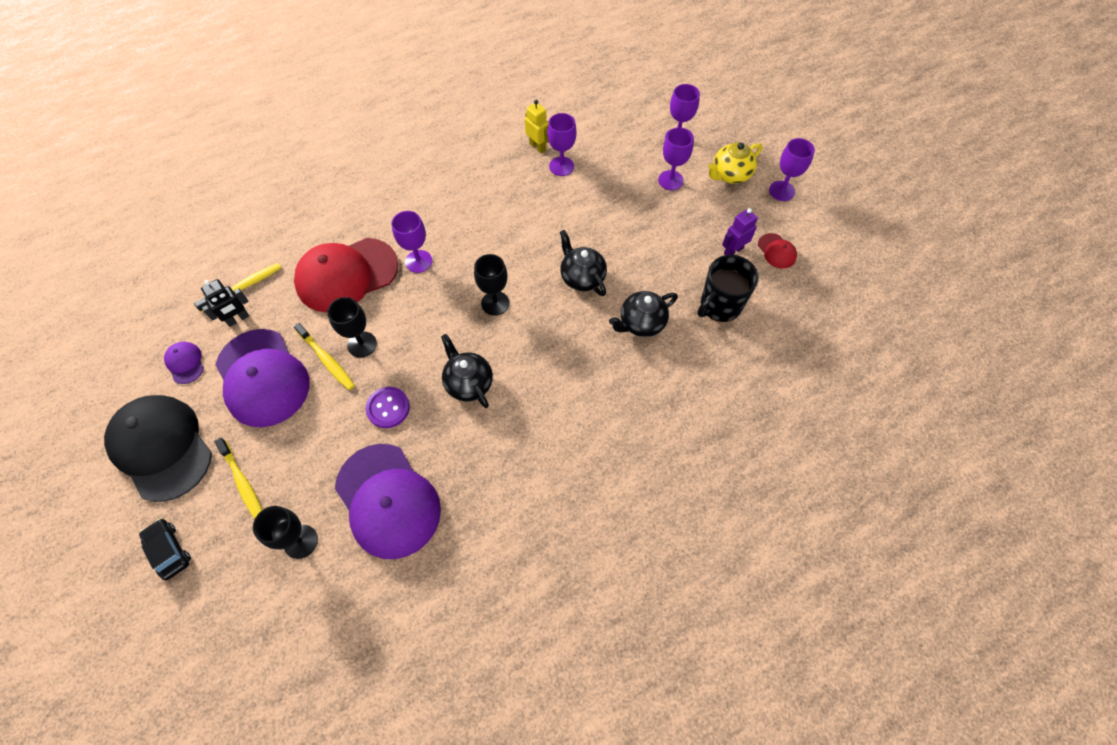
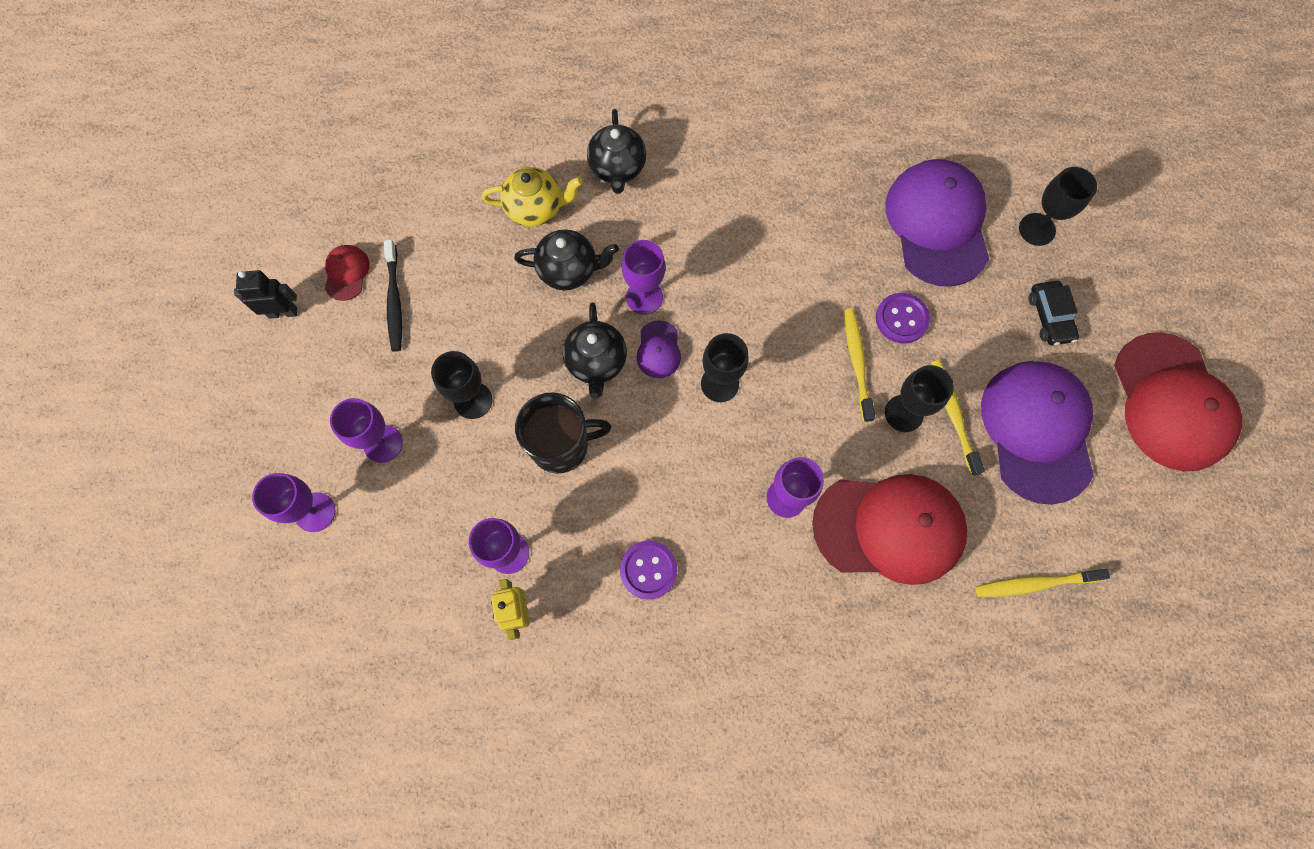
camera: 150 degrees left, 10 degrees up
(161, 447) = (1171, 402): black cap -> red cap
(169, 551) = (1173, 285): black car -> black car (1049, 317)
(185, 363) = (1130, 502): purple cap -> purple cap (658, 350)
(238, 319) = (1051, 534): black robot -> black robot (283, 312)
(243, 484) = (1084, 315): yellow toothbrush -> yellow toothbrush (857, 362)
(468, 383) = (800, 302): black teapot -> black teapot (617, 168)
(480, 193) = (648, 570): none -> purple button
(639, 223) = (473, 400): none -> black goblet
(720, 305) = (467, 245): black mug -> black mug (561, 445)
(730, 175) = (302, 408): yellow teapot -> yellow teapot (536, 208)
(733, 250) = (394, 301): purple robot -> black toothbrush
(781, 191) = (262, 348): purple goblet -> purple goblet (644, 297)

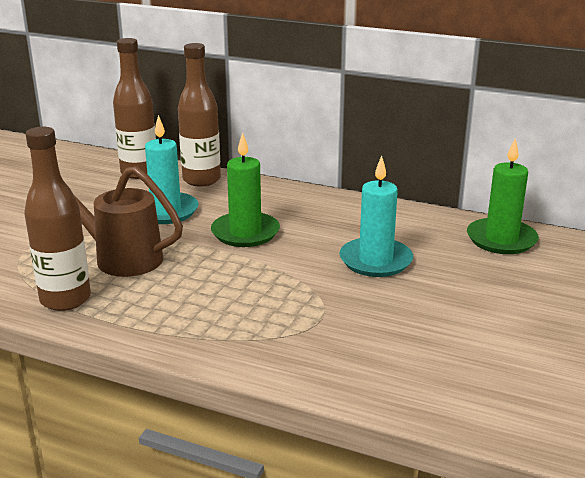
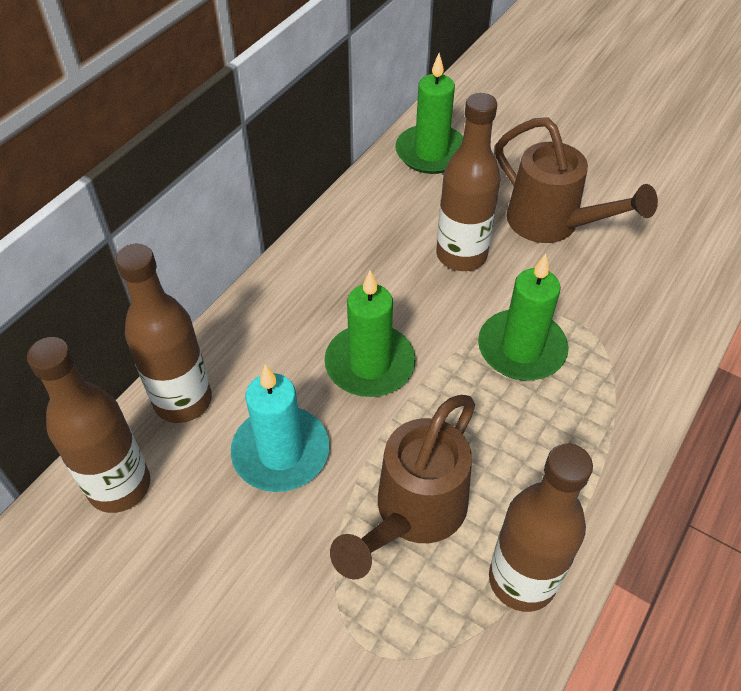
camera: 80 degrees left, 25 degrees up
(278, 292) = (521, 349): none -> green candle
(375, 261) = (461, 255): turquoise candle -> brown bottle
(442, 304) = (552, 225): none -> brown watering can

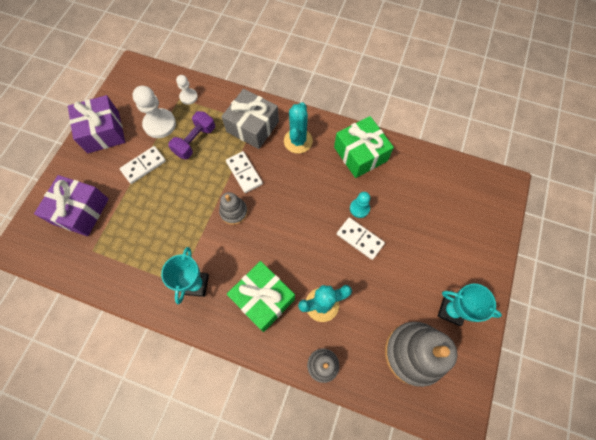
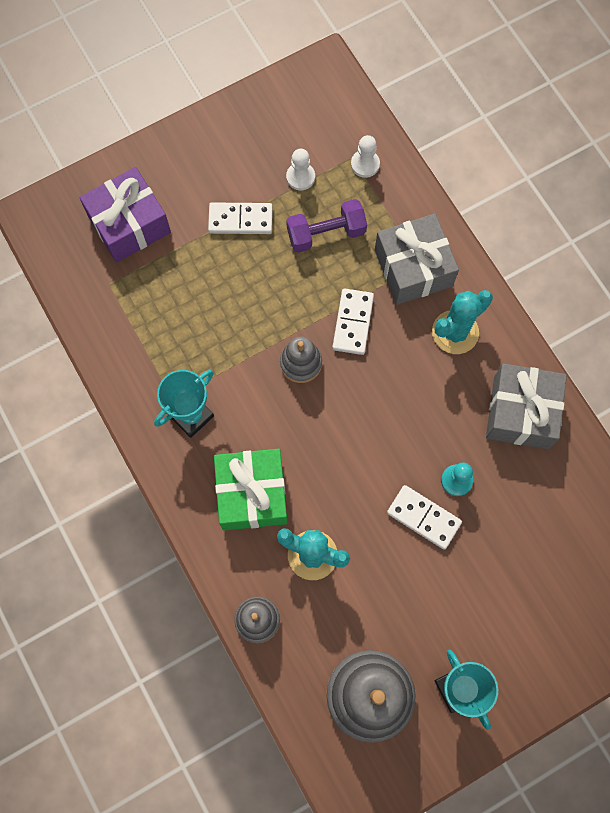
camera: 40 degrees right, 5 degrees up
(103, 132) = (225, 136): purple gift -> none
(160, 124) = (300, 177): white pawn -> white pawn, size x0.57
(360, 154) = (521, 412): green gift -> grey gift
(360, 239) = (424, 517): white domino -> white domino turned 45 degrees counterclockwise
* * *
Only the lines starting at the one that holds "(243, 484) = (1084, 315): yellow" and ending at the last line of the data belong in your answer. Please set them down exactly and omit the pictures.

Answer section:
(243, 484) = (1084, 315): yellow toothbrush -> yellow toothbrush (857, 362)
(468, 383) = (800, 302): black teapot -> black teapot (617, 168)
(480, 193) = (648, 570): none -> purple button
(639, 223) = (473, 400): none -> black goblet
(720, 305) = (467, 245): black mug -> black mug (561, 445)
(730, 175) = (302, 408): yellow teapot -> yellow teapot (536, 208)
(733, 250) = (394, 301): purple robot -> black toothbrush
(781, 191) = (262, 348): purple goblet -> purple goblet (644, 297)

camera: 80 degrees left, 25 degrees up
(278, 292) = (521, 349): none -> green candle
(375, 261) = (461, 255): turquoise candle -> brown bottle
(442, 304) = (552, 225): none -> brown watering can

camera: 40 degrees right, 5 degrees up
(103, 132) = (225, 136): purple gift -> none
(160, 124) = (300, 177): white pawn -> white pawn, size x0.57
(360, 154) = (521, 412): green gift -> grey gift
(360, 239) = (424, 517): white domino -> white domino turned 45 degrees counterclockwise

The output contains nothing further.